> [Exercise requirements]: Pull out every row below that contains the word "Describe", and copy each one in full. Uppercase and lowercase letters count as different.

> [Material to process]:
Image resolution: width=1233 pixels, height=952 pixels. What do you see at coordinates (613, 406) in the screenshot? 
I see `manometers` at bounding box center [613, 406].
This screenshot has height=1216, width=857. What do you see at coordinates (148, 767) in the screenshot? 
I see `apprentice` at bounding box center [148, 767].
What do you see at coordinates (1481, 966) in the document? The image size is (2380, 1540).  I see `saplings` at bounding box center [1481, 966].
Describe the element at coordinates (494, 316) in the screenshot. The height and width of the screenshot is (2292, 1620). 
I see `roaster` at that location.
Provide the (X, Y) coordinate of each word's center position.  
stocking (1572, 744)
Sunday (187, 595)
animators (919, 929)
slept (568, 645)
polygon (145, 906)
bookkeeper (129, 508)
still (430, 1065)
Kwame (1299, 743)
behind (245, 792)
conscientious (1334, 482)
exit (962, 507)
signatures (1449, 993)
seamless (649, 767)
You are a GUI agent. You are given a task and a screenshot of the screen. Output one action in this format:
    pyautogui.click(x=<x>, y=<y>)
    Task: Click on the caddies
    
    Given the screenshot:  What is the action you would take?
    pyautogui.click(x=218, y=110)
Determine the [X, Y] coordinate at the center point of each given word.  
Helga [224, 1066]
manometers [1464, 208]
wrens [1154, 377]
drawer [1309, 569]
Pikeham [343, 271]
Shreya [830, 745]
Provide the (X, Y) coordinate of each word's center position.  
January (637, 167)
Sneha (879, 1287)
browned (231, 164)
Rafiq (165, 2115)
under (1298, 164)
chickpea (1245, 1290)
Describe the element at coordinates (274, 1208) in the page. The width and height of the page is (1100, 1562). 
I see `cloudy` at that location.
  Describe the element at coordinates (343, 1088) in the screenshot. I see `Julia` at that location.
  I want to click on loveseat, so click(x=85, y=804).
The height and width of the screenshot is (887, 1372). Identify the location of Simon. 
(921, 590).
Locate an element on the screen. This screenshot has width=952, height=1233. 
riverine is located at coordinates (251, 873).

> [Solution]:
Describe the element at coordinates (494, 316) in the screenshot. The height and width of the screenshot is (2292, 1620). 
Describe the element at coordinates (274, 1208) in the page. The width and height of the page is (1100, 1562). 
  Describe the element at coordinates (343, 1088) in the screenshot. I see `Julia` at that location.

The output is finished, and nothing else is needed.